● MATERIAL PROVIDED:
========================================================================

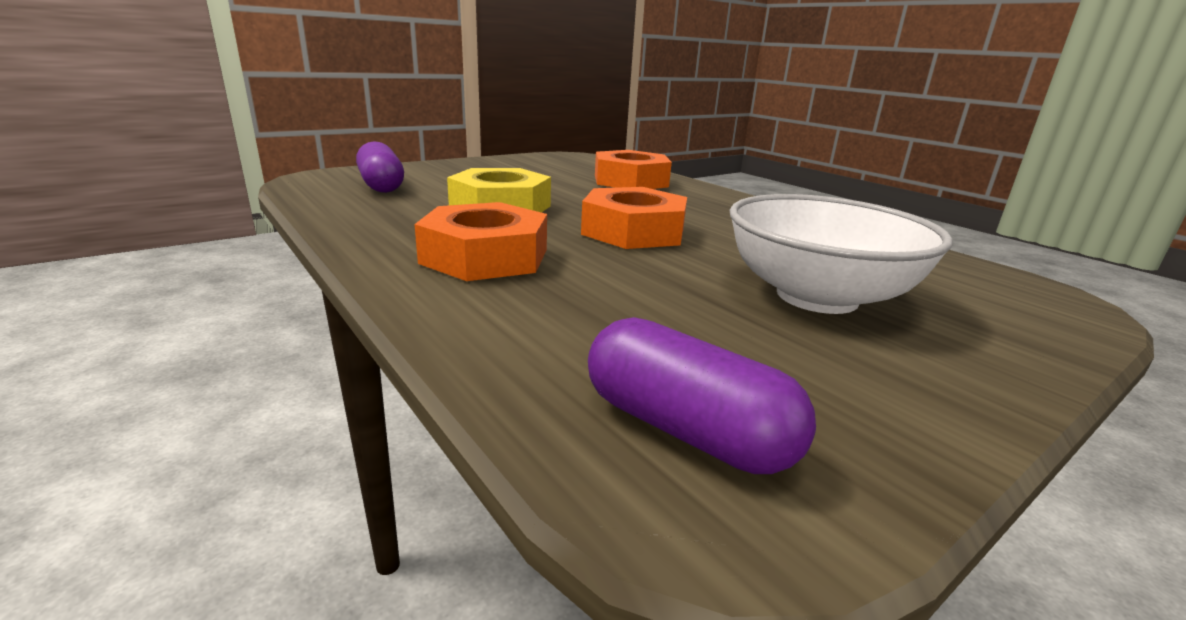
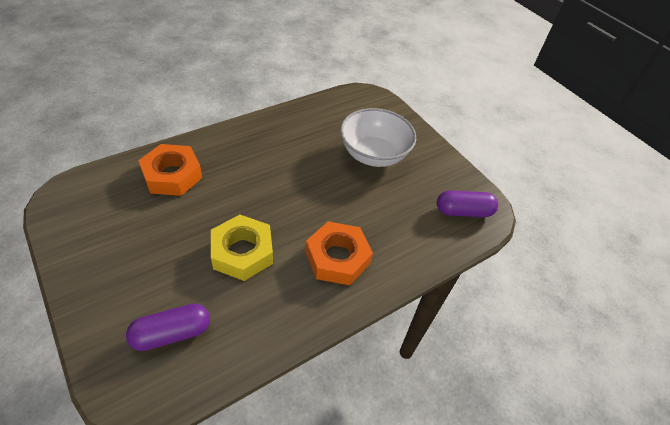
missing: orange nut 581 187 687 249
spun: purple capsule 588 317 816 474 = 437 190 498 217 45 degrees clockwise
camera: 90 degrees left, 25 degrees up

========================================================================

● TASK STATEMENT:
Write out each line above that contains the word "degrees".

● RESPONSE TO THE TASK:
spun: purple capsule 588 317 816 474 = 437 190 498 217 45 degrees clockwise
camera: 90 degrees left, 25 degrees up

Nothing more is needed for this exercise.